TASK ITEM: When you restate the data, keep every word as it is and drop the images.

=== Section Start ===

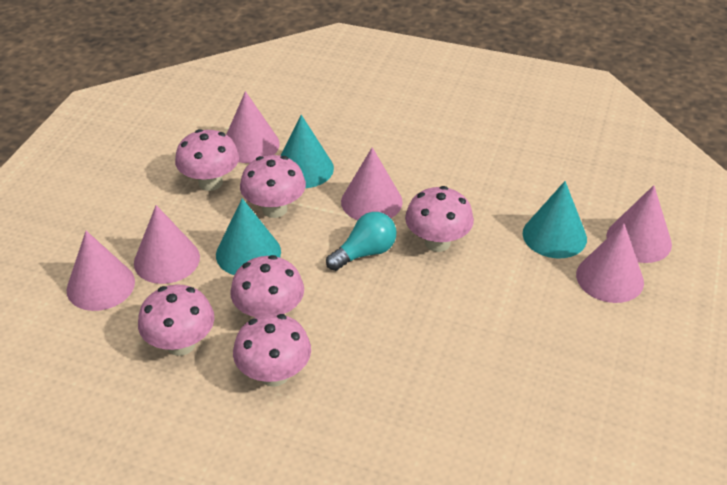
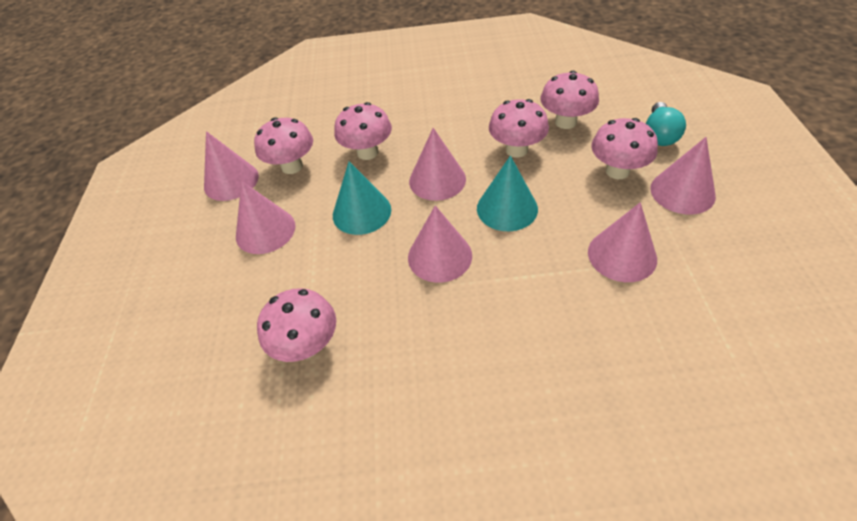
turquoise cone: 3 -> 2

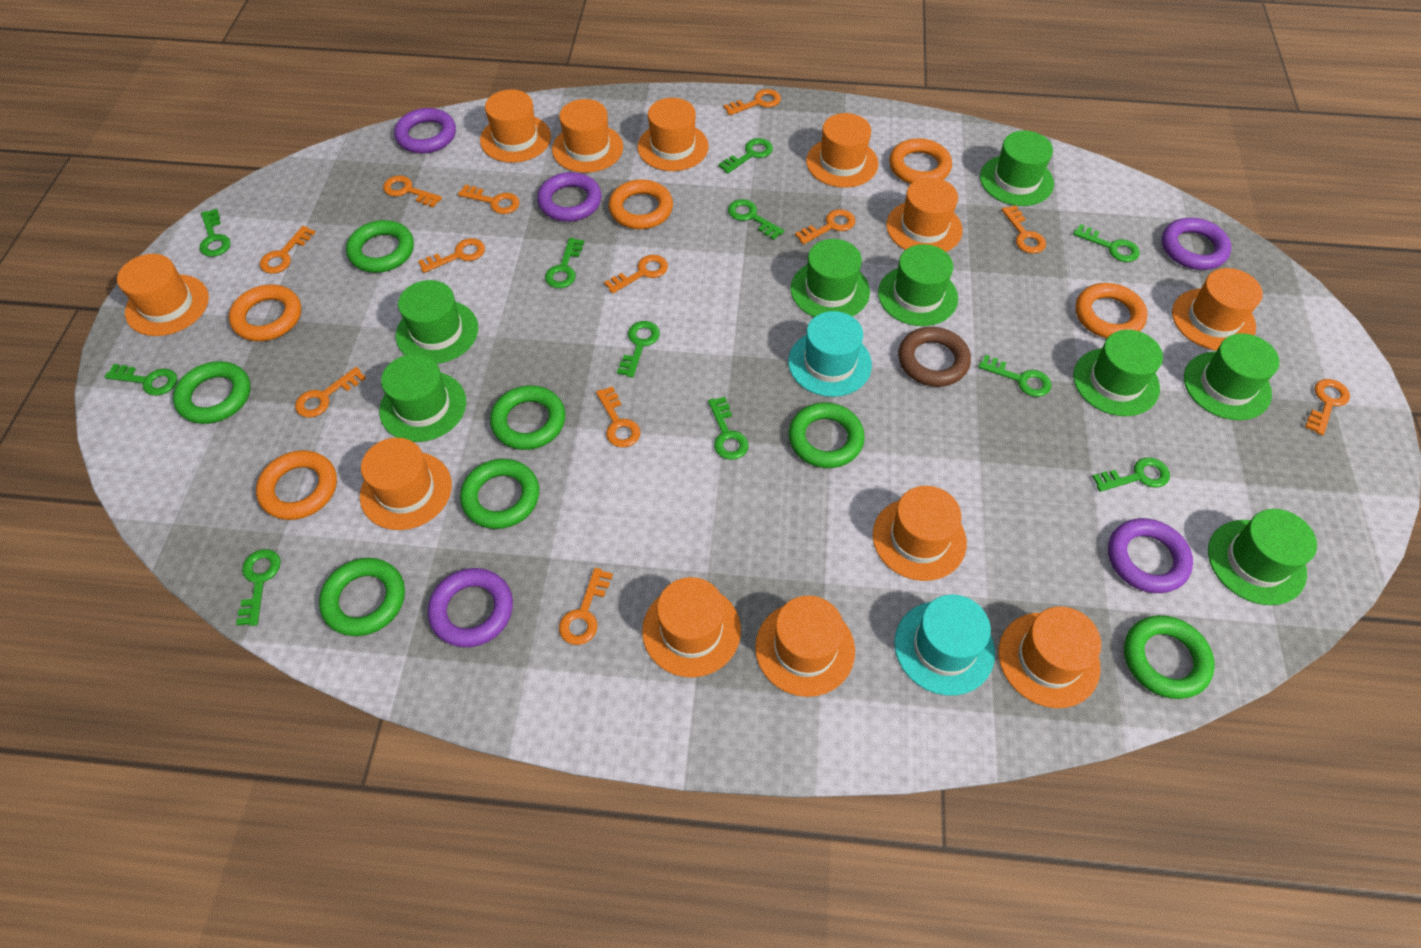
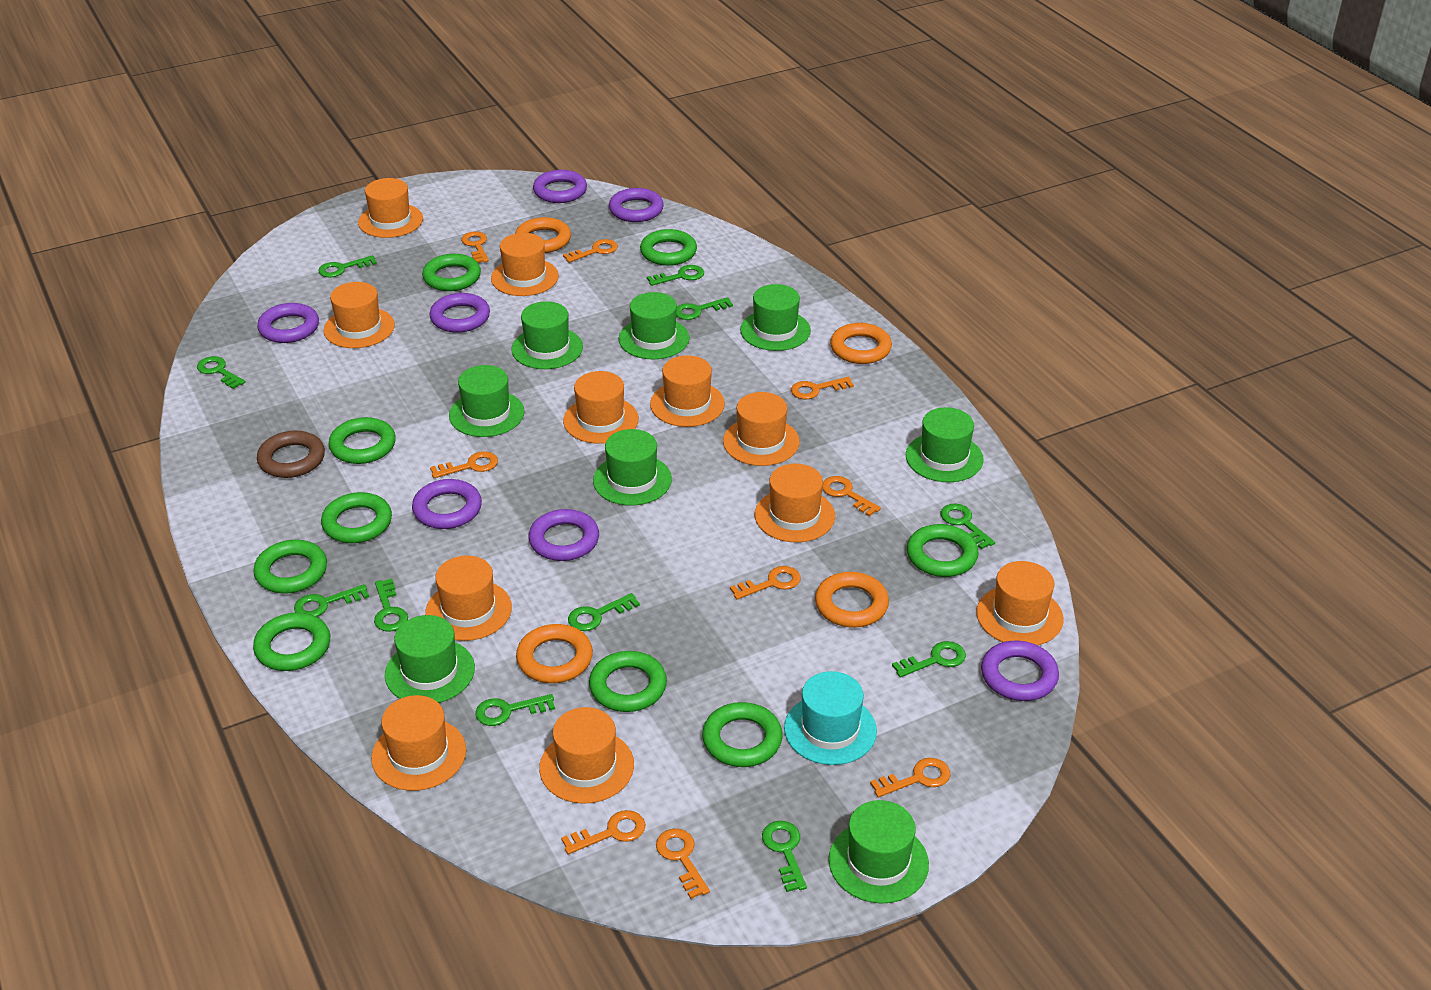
green ring: 7 -> 9
orange hat: 12 -> 11
orange key: 12 -> 9
orange ring: 5 -> 4
purple ring: 5 -> 7
turquoise hat: 2 -> 1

=== Section End ===

RESULT BELOW:
turquoise cone: 3 -> 2

green ring: 7 -> 9
orange hat: 12 -> 11
orange key: 12 -> 9
orange ring: 5 -> 4
purple ring: 5 -> 7
turquoise hat: 2 -> 1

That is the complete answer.